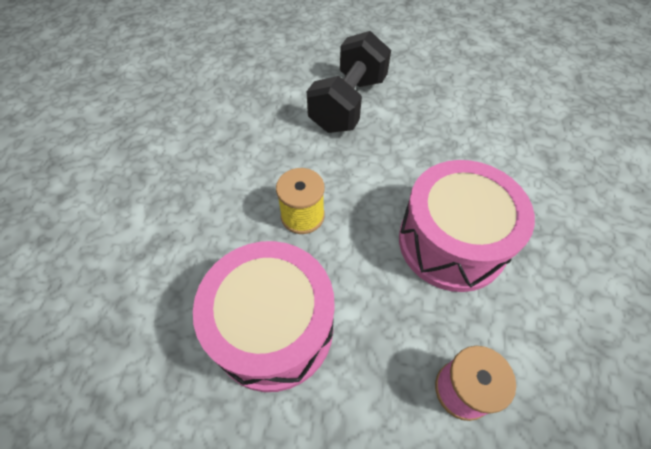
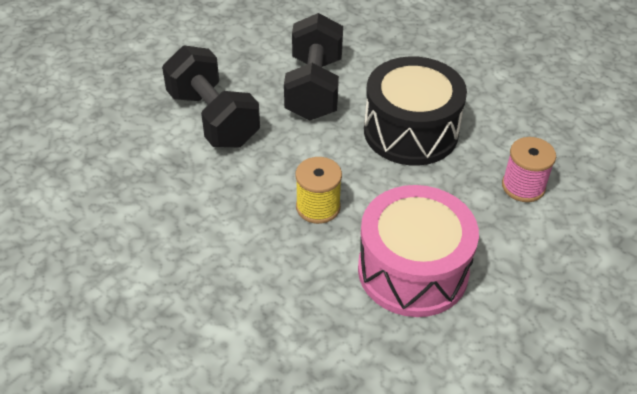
camera: 60 degrees left, 10 degrees down
(439, 145) = (314, 88): none -> black dumbbell
(451, 242) = (411, 131): pink drum -> black drum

★ ★ ★ ★ ★ ★ ★

§ **ACTIVITY**
Give the listing above again word for word, without its pictures.

§ **TASK OUTPUT**
camera: 60 degrees left, 10 degrees down
(439, 145) = (314, 88): none -> black dumbbell
(451, 242) = (411, 131): pink drum -> black drum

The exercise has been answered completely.